§ **Work order**
What's wanted is a faithful retyping of every entry, pictures excluded.

Object displacement listings
^^^^^^^^
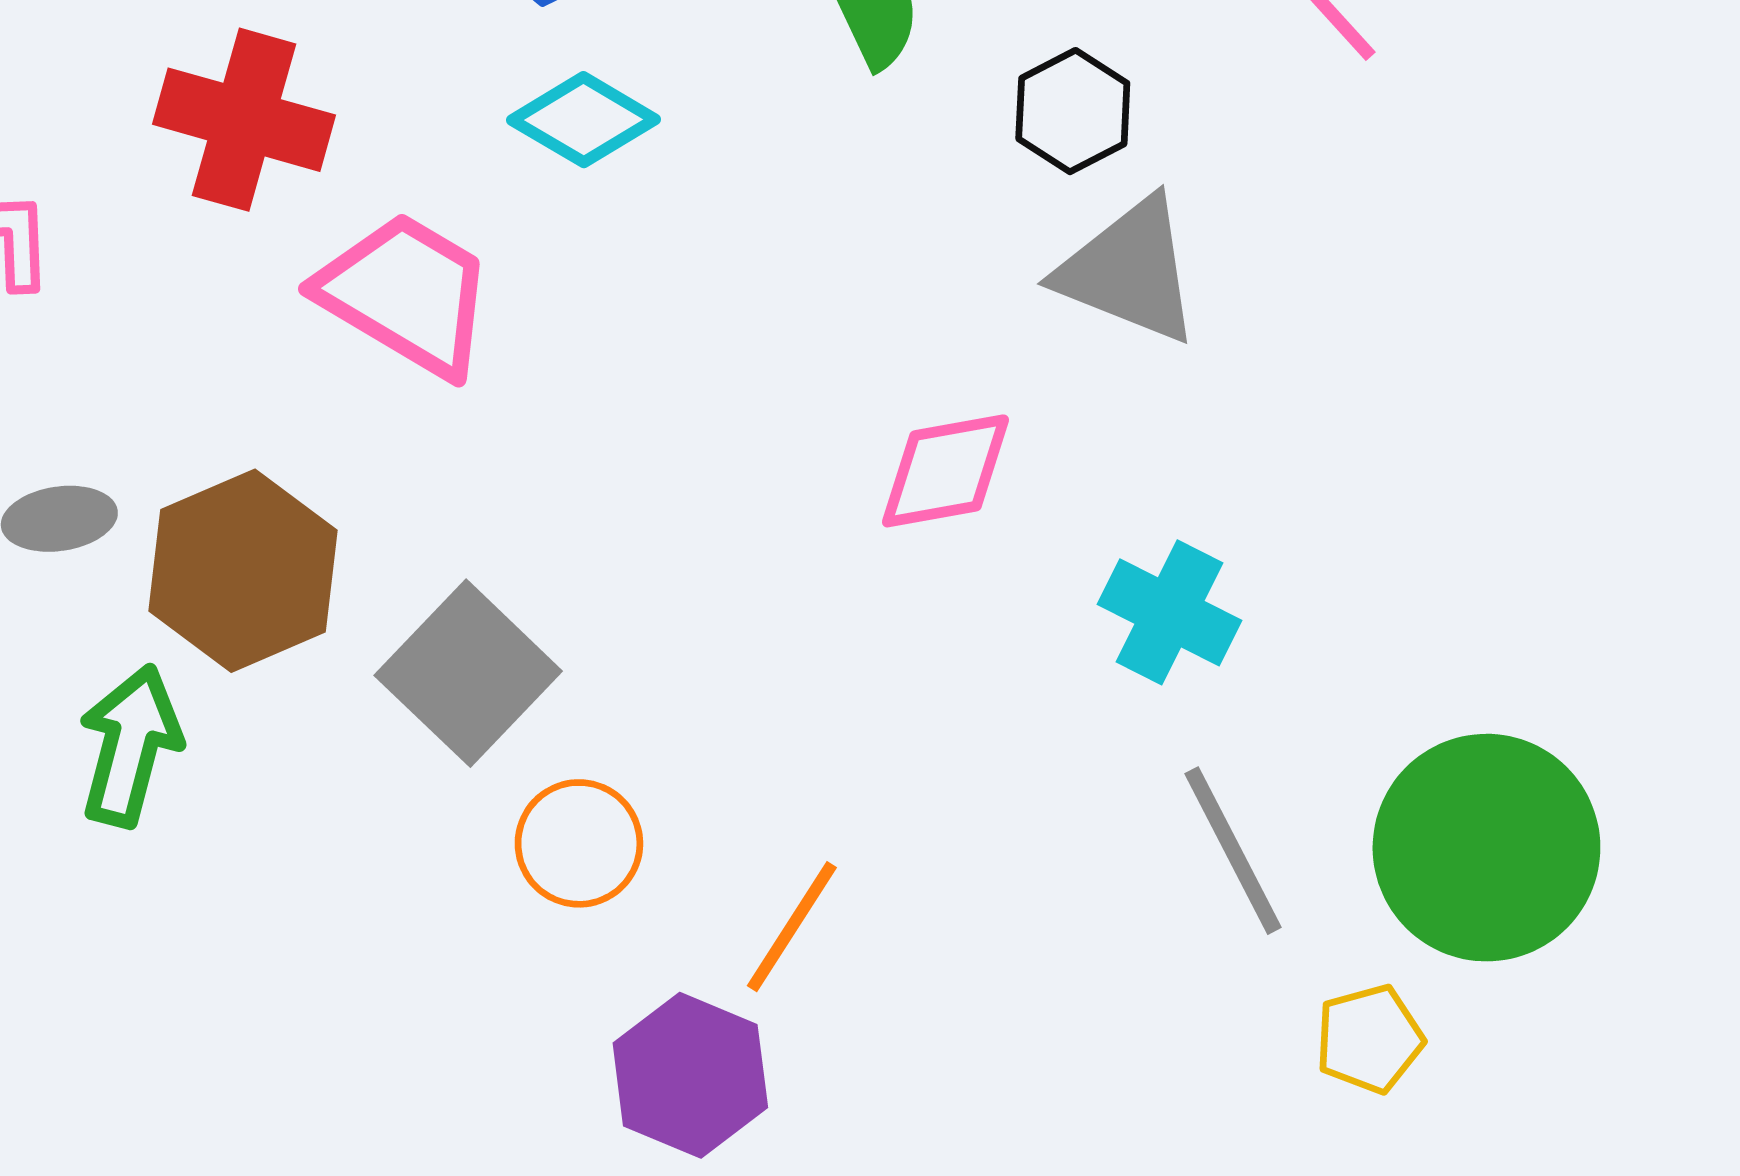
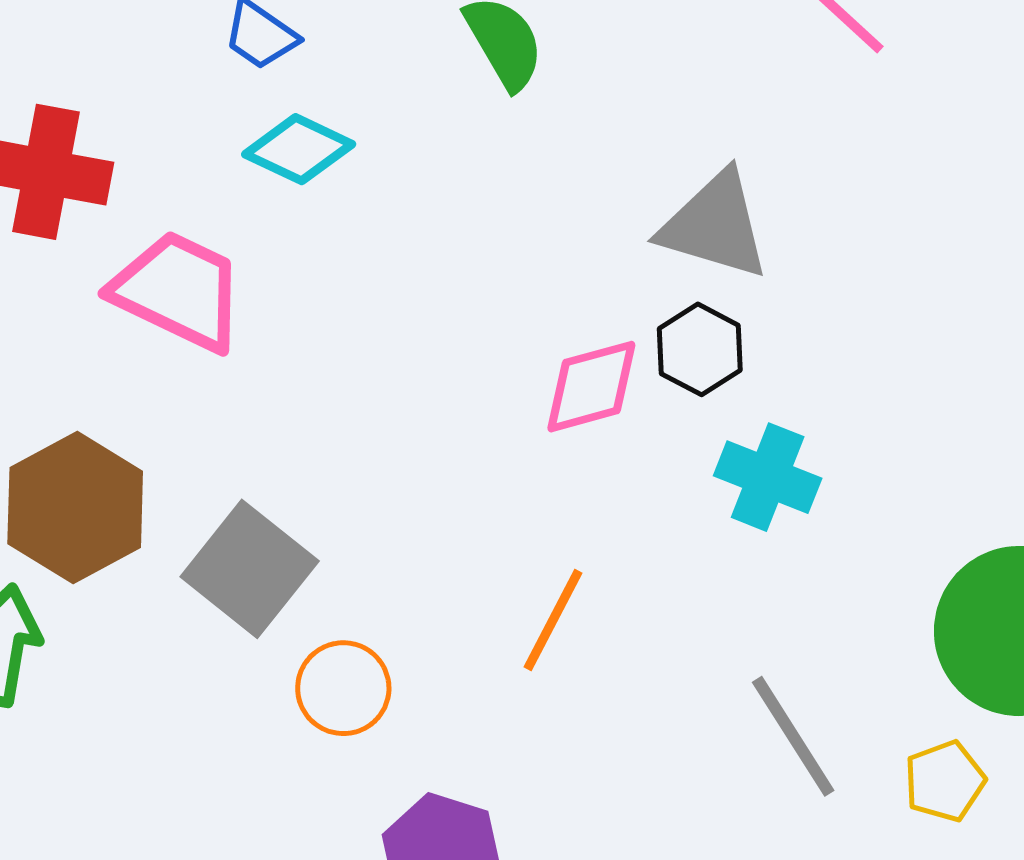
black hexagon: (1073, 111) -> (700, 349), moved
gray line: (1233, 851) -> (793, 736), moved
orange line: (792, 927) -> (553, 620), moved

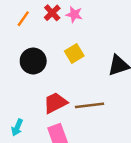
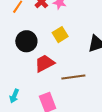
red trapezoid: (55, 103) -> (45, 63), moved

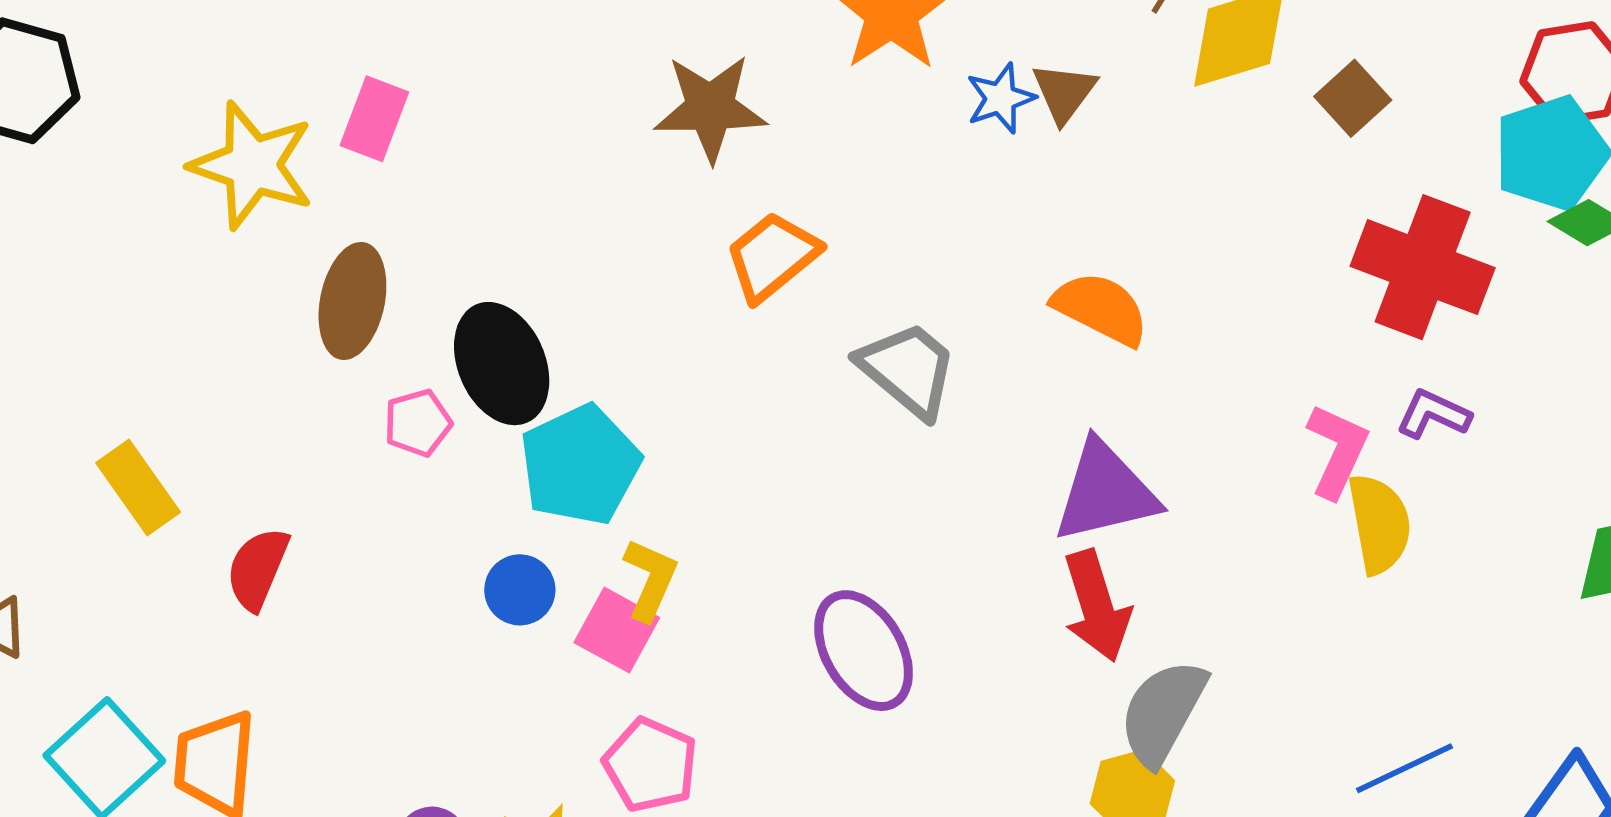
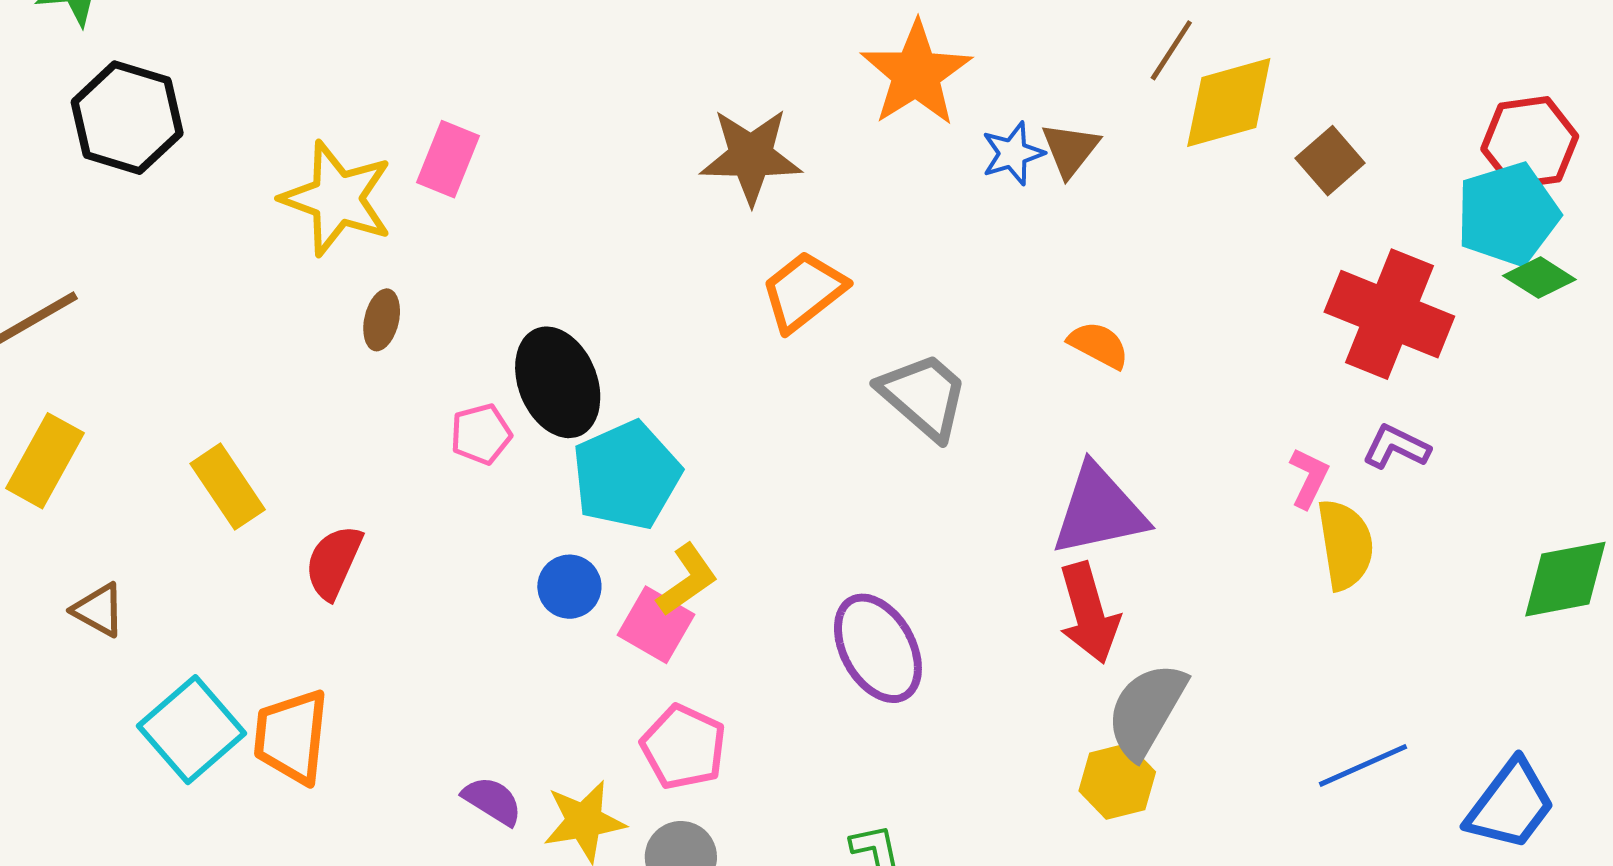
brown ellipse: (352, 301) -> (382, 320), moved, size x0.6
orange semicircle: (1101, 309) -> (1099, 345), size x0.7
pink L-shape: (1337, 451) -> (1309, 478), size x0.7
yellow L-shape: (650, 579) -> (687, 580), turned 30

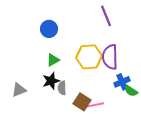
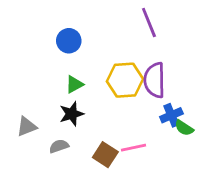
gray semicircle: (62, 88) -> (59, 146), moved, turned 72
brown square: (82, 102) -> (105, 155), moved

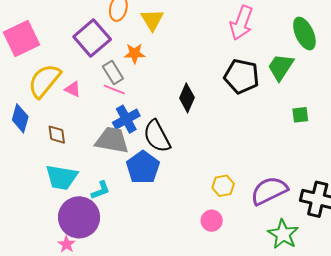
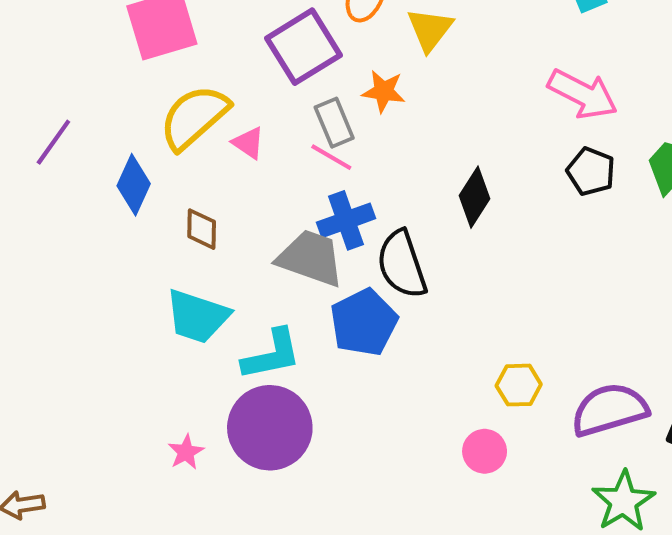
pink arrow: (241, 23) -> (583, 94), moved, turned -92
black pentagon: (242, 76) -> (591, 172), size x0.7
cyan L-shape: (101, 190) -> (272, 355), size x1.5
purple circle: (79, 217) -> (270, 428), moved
^^^^^^^^
§ **Output below**
black hexagon: (1073, 111) -> (700, 349), moved
gray line: (1233, 851) -> (793, 736), moved
orange line: (792, 927) -> (553, 620), moved

red trapezoid: (55, 103) -> (45, 63), moved

brown ellipse: (352, 301) -> (382, 320), moved, size x0.6
orange semicircle: (1101, 309) -> (1099, 345), size x0.7
pink L-shape: (1337, 451) -> (1309, 478), size x0.7
yellow L-shape: (650, 579) -> (687, 580), turned 30

gray semicircle: (62, 88) -> (59, 146), moved, turned 72
brown square: (82, 102) -> (105, 155), moved

pink arrow: (241, 23) -> (583, 94), moved, turned -92
black pentagon: (242, 76) -> (591, 172), size x0.7
cyan L-shape: (101, 190) -> (272, 355), size x1.5
purple circle: (79, 217) -> (270, 428), moved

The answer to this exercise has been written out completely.